BEGIN SOURCE DATA

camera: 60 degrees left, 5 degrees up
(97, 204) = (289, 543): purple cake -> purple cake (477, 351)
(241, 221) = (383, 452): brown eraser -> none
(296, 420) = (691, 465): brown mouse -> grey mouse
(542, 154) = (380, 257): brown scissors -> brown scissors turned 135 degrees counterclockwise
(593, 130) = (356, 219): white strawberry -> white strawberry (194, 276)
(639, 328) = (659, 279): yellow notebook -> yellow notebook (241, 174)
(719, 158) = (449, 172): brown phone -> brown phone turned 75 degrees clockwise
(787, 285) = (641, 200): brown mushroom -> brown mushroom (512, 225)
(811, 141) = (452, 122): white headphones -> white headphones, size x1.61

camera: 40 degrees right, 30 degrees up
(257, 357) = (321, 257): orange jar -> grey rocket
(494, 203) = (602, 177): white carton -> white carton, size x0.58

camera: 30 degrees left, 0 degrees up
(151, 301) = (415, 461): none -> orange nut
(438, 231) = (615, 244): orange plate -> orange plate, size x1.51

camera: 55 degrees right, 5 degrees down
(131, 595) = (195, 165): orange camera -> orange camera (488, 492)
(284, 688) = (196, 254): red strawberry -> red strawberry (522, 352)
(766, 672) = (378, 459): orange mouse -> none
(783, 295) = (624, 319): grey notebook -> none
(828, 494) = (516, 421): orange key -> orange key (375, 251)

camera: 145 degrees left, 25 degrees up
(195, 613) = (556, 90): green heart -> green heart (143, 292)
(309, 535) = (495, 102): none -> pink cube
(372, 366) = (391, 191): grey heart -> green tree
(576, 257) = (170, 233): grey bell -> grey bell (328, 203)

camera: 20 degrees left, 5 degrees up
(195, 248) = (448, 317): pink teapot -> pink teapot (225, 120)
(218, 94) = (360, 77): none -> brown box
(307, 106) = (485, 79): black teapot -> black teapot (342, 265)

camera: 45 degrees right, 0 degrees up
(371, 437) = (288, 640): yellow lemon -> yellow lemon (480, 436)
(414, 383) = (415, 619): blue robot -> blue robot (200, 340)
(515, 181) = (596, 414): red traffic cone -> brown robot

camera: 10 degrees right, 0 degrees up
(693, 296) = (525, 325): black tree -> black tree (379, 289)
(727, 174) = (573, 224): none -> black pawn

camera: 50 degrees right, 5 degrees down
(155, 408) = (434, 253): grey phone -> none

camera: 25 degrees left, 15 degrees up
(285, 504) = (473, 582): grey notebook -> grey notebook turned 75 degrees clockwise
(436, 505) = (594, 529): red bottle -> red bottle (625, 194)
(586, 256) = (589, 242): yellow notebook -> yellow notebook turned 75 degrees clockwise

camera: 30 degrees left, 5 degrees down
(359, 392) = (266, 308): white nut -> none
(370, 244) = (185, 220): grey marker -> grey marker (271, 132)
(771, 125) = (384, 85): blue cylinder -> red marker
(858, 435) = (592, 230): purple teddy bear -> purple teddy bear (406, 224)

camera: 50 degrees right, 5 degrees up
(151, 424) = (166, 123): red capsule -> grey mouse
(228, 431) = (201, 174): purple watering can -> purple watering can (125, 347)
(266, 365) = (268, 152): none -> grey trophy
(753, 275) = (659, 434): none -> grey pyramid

END SOURCE DATA

TASK GOAL →
Which lines above contain the word "white"? Copy each of them.

SOLUTION TO THE PROBLEM →
(593, 130) = (356, 219): white strawberry -> white strawberry (194, 276)
(811, 141) = (452, 122): white headphones -> white headphones, size x1.61
(494, 203) = (602, 177): white carton -> white carton, size x0.58
(359, 392) = (266, 308): white nut -> none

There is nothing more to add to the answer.